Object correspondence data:
--*--

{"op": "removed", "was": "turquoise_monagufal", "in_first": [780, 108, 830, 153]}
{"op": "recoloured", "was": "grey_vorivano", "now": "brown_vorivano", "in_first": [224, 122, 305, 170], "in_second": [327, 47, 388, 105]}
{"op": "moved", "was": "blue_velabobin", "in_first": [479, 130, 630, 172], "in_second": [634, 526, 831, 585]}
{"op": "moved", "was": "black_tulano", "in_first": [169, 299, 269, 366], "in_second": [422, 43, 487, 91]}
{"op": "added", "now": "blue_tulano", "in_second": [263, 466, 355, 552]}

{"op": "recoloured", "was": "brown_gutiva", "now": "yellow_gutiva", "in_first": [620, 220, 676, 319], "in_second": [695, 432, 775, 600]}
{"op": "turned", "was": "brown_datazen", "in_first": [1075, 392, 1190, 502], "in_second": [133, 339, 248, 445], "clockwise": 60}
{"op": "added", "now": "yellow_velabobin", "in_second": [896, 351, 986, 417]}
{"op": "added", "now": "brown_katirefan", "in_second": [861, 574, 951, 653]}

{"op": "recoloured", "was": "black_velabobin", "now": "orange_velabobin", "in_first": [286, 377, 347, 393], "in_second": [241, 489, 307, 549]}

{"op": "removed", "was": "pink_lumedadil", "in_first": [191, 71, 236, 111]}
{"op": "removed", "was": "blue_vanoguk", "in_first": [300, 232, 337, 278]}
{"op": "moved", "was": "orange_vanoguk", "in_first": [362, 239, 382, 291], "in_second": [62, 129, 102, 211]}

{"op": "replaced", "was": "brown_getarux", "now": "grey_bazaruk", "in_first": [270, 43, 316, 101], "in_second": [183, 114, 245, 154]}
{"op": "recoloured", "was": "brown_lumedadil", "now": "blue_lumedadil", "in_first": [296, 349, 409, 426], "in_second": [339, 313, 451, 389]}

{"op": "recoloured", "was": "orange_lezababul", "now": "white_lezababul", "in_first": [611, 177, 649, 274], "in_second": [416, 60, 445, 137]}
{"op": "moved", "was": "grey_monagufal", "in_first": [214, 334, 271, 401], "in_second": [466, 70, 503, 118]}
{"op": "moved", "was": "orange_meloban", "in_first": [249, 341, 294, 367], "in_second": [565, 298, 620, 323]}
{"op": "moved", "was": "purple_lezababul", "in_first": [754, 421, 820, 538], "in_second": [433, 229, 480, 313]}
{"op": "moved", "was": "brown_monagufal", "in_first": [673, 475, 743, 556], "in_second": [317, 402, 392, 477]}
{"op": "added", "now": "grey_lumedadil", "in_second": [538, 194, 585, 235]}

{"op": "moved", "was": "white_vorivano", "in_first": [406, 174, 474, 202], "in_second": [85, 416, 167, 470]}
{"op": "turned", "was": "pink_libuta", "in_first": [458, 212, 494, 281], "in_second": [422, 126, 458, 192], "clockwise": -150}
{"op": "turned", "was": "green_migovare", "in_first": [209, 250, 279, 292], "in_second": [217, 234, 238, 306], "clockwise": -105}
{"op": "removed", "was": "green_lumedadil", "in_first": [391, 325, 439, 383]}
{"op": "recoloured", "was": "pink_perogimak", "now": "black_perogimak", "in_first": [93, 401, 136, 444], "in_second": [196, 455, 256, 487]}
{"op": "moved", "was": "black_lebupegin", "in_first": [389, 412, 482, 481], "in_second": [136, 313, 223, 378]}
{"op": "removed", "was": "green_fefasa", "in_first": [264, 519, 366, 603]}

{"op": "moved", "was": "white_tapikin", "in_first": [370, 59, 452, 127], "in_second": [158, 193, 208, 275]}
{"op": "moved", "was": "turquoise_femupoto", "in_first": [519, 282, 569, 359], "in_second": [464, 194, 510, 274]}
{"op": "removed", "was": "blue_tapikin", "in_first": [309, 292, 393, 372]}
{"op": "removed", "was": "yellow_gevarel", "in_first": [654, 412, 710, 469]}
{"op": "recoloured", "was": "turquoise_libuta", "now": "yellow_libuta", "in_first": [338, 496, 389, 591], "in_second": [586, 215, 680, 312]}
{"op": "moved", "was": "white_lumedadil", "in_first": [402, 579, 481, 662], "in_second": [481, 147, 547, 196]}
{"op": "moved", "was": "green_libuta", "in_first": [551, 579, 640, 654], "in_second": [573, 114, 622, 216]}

--*--

**Exercise:**
Exactly as shown, repeat every record.

**Output:**
{"op": "removed", "was": "turquoise_monagufal", "in_first": [780, 108, 830, 153]}
{"op": "recoloured", "was": "grey_vorivano", "now": "brown_vorivano", "in_first": [224, 122, 305, 170], "in_second": [327, 47, 388, 105]}
{"op": "moved", "was": "blue_velabobin", "in_first": [479, 130, 630, 172], "in_second": [634, 526, 831, 585]}
{"op": "moved", "was": "black_tulano", "in_first": [169, 299, 269, 366], "in_second": [422, 43, 487, 91]}
{"op": "added", "now": "blue_tulano", "in_second": [263, 466, 355, 552]}

{"op": "recoloured", "was": "brown_gutiva", "now": "yellow_gutiva", "in_first": [620, 220, 676, 319], "in_second": [695, 432, 775, 600]}
{"op": "turned", "was": "brown_datazen", "in_first": [1075, 392, 1190, 502], "in_second": [133, 339, 248, 445], "clockwise": 60}
{"op": "added", "now": "yellow_velabobin", "in_second": [896, 351, 986, 417]}
{"op": "added", "now": "brown_katirefan", "in_second": [861, 574, 951, 653]}

{"op": "recoloured", "was": "black_velabobin", "now": "orange_velabobin", "in_first": [286, 377, 347, 393], "in_second": [241, 489, 307, 549]}

{"op": "removed", "was": "pink_lumedadil", "in_first": [191, 71, 236, 111]}
{"op": "removed", "was": "blue_vanoguk", "in_first": [300, 232, 337, 278]}
{"op": "moved", "was": "orange_vanoguk", "in_first": [362, 239, 382, 291], "in_second": [62, 129, 102, 211]}

{"op": "replaced", "was": "brown_getarux", "now": "grey_bazaruk", "in_first": [270, 43, 316, 101], "in_second": [183, 114, 245, 154]}
{"op": "recoloured", "was": "brown_lumedadil", "now": "blue_lumedadil", "in_first": [296, 349, 409, 426], "in_second": [339, 313, 451, 389]}

{"op": "recoloured", "was": "orange_lezababul", "now": "white_lezababul", "in_first": [611, 177, 649, 274], "in_second": [416, 60, 445, 137]}
{"op": "moved", "was": "grey_monagufal", "in_first": [214, 334, 271, 401], "in_second": [466, 70, 503, 118]}
{"op": "moved", "was": "orange_meloban", "in_first": [249, 341, 294, 367], "in_second": [565, 298, 620, 323]}
{"op": "moved", "was": "purple_lezababul", "in_first": [754, 421, 820, 538], "in_second": [433, 229, 480, 313]}
{"op": "moved", "was": "brown_monagufal", "in_first": [673, 475, 743, 556], "in_second": [317, 402, 392, 477]}
{"op": "added", "now": "grey_lumedadil", "in_second": [538, 194, 585, 235]}

{"op": "moved", "was": "white_vorivano", "in_first": [406, 174, 474, 202], "in_second": [85, 416, 167, 470]}
{"op": "turned", "was": "pink_libuta", "in_first": [458, 212, 494, 281], "in_second": [422, 126, 458, 192], "clockwise": -150}
{"op": "turned", "was": "green_migovare", "in_first": [209, 250, 279, 292], "in_second": [217, 234, 238, 306], "clockwise": -105}
{"op": "removed", "was": "green_lumedadil", "in_first": [391, 325, 439, 383]}
{"op": "recoloured", "was": "pink_perogimak", "now": "black_perogimak", "in_first": [93, 401, 136, 444], "in_second": [196, 455, 256, 487]}
{"op": "moved", "was": "black_lebupegin", "in_first": [389, 412, 482, 481], "in_second": [136, 313, 223, 378]}
{"op": "removed", "was": "green_fefasa", "in_first": [264, 519, 366, 603]}

{"op": "moved", "was": "white_tapikin", "in_first": [370, 59, 452, 127], "in_second": [158, 193, 208, 275]}
{"op": "moved", "was": "turquoise_femupoto", "in_first": [519, 282, 569, 359], "in_second": [464, 194, 510, 274]}
{"op": "removed", "was": "blue_tapikin", "in_first": [309, 292, 393, 372]}
{"op": "removed", "was": "yellow_gevarel", "in_first": [654, 412, 710, 469]}
{"op": "recoloured", "was": "turquoise_libuta", "now": "yellow_libuta", "in_first": [338, 496, 389, 591], "in_second": [586, 215, 680, 312]}
{"op": "moved", "was": "white_lumedadil", "in_first": [402, 579, 481, 662], "in_second": [481, 147, 547, 196]}
{"op": "moved", "was": "green_libuta", "in_first": [551, 579, 640, 654], "in_second": [573, 114, 622, 216]}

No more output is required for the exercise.